__EXERCISE__: In the records below, find the line with "RTC3: PCF8523 -> DS1307" and the line with "TEMP1: DS18B20 -> TMP36"; return exactly those lines and every line between them.

__INPUT RECORDS__:
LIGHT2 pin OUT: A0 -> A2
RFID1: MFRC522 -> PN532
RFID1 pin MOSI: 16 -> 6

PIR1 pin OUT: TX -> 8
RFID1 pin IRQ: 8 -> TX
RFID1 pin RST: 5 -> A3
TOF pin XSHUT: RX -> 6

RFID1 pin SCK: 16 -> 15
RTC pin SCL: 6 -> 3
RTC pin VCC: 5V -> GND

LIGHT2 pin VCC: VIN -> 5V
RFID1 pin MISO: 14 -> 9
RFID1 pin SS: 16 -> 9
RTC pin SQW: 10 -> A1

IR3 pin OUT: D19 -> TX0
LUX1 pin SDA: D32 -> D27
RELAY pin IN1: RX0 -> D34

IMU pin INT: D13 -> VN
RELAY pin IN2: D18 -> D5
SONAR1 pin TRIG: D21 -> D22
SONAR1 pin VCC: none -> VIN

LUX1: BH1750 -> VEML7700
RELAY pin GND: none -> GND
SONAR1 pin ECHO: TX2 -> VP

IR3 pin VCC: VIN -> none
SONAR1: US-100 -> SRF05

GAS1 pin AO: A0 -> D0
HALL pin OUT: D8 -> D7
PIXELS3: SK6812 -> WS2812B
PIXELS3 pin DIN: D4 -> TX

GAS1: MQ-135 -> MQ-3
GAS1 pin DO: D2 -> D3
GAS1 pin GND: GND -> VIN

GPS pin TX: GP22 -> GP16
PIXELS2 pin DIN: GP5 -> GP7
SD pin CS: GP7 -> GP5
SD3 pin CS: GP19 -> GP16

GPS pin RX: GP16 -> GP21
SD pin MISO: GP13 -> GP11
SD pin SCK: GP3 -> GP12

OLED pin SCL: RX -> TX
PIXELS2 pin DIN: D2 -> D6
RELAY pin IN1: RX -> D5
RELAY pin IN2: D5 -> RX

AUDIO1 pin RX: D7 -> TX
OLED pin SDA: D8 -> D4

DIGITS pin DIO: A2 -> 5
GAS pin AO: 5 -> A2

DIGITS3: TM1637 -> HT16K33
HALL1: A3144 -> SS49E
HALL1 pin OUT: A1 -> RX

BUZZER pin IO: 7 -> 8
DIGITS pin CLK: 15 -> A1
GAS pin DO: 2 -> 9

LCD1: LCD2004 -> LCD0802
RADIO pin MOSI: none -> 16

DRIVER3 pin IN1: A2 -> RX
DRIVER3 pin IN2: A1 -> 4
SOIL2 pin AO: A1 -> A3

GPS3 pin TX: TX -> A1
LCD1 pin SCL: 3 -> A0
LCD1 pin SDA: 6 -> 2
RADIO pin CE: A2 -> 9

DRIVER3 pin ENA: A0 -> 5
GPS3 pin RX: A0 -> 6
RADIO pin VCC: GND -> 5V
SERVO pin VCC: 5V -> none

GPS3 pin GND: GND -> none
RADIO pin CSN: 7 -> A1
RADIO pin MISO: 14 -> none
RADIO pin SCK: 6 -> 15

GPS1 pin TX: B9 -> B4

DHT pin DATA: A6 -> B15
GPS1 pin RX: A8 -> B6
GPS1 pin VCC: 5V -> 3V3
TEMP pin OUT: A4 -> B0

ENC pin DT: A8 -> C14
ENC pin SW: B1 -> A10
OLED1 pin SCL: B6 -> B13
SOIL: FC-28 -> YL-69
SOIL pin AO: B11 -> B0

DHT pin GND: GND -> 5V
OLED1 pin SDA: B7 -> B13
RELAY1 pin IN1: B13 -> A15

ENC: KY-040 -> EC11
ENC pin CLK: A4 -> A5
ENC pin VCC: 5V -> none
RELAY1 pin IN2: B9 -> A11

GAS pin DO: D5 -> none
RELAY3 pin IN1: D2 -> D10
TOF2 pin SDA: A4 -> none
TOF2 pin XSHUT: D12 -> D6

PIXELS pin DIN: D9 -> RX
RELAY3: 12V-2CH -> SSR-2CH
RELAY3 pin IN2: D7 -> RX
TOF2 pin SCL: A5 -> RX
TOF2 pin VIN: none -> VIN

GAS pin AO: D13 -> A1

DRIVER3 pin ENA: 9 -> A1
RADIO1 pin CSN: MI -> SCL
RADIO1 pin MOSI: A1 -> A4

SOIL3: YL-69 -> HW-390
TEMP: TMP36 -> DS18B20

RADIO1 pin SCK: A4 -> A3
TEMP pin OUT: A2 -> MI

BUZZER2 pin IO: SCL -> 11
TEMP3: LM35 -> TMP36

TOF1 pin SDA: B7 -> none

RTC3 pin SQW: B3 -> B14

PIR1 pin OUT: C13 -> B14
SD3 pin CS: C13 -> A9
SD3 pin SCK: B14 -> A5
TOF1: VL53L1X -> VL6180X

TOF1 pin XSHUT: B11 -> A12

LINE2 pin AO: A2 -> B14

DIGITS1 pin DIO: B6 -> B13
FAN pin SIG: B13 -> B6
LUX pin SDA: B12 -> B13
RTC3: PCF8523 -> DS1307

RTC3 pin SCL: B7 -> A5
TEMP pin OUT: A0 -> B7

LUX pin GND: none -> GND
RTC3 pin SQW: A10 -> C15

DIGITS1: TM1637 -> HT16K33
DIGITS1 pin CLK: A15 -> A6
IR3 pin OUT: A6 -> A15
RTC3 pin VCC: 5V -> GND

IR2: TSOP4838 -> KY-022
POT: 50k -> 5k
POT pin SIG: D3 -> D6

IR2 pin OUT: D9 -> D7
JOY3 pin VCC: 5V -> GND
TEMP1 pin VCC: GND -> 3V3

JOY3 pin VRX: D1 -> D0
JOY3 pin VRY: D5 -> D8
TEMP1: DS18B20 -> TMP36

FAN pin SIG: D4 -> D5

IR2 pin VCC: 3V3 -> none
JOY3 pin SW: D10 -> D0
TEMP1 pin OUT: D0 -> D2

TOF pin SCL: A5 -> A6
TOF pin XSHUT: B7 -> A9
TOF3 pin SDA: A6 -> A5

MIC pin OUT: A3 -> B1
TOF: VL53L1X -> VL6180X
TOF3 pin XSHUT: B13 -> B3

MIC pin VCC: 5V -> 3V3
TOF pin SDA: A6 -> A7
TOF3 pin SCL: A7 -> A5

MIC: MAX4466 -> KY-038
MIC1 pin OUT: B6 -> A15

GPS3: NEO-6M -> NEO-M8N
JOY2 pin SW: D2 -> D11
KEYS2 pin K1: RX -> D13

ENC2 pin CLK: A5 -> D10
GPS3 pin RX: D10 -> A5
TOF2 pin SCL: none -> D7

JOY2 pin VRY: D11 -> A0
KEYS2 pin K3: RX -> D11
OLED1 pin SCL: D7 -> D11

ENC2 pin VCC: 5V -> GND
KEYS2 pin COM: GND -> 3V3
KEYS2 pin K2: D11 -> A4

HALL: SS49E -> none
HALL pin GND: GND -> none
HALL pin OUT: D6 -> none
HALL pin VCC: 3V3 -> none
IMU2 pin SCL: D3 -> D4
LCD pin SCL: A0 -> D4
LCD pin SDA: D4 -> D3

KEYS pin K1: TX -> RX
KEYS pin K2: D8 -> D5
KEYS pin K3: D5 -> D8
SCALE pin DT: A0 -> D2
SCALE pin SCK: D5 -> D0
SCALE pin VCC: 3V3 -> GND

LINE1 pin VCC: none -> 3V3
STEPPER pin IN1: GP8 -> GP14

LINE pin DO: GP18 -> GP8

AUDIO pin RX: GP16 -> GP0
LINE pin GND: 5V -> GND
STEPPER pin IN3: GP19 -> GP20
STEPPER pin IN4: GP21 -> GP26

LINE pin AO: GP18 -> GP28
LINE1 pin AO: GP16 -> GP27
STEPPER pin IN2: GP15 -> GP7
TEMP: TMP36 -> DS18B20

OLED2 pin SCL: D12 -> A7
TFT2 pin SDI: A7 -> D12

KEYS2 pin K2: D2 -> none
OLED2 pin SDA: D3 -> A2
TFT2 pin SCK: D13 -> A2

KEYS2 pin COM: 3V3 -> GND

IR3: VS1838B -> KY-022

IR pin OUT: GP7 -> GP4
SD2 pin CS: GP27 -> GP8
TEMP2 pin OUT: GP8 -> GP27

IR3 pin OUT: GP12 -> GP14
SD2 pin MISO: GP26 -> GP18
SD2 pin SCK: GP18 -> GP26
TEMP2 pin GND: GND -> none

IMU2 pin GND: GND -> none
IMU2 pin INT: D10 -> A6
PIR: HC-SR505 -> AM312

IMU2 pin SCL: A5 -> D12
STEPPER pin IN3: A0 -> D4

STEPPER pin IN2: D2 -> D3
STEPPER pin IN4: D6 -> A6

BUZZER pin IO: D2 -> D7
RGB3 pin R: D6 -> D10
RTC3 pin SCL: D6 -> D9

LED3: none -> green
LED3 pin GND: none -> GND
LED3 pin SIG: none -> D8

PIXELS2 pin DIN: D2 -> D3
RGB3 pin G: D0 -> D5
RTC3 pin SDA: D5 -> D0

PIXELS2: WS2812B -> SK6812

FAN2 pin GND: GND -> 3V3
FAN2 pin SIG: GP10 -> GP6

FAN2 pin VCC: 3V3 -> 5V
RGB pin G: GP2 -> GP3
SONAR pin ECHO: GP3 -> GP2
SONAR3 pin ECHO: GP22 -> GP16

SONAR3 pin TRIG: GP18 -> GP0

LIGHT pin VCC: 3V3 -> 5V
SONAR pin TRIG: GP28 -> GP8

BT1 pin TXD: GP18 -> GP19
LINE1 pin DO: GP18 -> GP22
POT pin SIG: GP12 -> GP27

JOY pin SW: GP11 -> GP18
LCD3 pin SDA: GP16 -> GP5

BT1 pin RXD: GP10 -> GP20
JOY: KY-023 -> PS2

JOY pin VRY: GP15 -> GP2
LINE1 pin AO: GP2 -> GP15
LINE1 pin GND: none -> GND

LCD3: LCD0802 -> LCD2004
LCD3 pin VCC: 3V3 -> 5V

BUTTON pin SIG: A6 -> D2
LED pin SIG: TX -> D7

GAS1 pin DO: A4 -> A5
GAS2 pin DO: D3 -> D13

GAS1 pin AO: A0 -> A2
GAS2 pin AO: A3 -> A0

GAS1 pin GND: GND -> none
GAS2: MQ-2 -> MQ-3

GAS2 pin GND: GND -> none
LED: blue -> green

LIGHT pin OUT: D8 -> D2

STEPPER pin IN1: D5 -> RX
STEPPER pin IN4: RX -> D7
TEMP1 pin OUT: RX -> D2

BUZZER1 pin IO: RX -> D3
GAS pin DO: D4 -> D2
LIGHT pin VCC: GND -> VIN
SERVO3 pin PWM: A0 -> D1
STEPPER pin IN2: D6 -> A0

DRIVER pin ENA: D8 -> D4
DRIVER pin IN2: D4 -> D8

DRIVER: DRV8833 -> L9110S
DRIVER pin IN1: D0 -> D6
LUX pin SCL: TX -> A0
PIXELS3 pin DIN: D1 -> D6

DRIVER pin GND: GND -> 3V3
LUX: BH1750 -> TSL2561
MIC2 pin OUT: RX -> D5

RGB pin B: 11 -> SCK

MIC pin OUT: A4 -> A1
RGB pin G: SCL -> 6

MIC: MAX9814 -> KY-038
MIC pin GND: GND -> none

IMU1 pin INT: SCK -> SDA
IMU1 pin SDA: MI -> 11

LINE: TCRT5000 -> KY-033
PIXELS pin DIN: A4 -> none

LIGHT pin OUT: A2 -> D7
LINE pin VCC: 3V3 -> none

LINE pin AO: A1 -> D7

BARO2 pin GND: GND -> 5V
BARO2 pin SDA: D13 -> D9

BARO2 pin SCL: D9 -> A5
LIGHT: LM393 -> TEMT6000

__SOLUTION TO THIS EXERCISE__:
RTC3: PCF8523 -> DS1307

RTC3 pin SCL: B7 -> A5
TEMP pin OUT: A0 -> B7

LUX pin GND: none -> GND
RTC3 pin SQW: A10 -> C15

DIGITS1: TM1637 -> HT16K33
DIGITS1 pin CLK: A15 -> A6
IR3 pin OUT: A6 -> A15
RTC3 pin VCC: 5V -> GND

IR2: TSOP4838 -> KY-022
POT: 50k -> 5k
POT pin SIG: D3 -> D6

IR2 pin OUT: D9 -> D7
JOY3 pin VCC: 5V -> GND
TEMP1 pin VCC: GND -> 3V3

JOY3 pin VRX: D1 -> D0
JOY3 pin VRY: D5 -> D8
TEMP1: DS18B20 -> TMP36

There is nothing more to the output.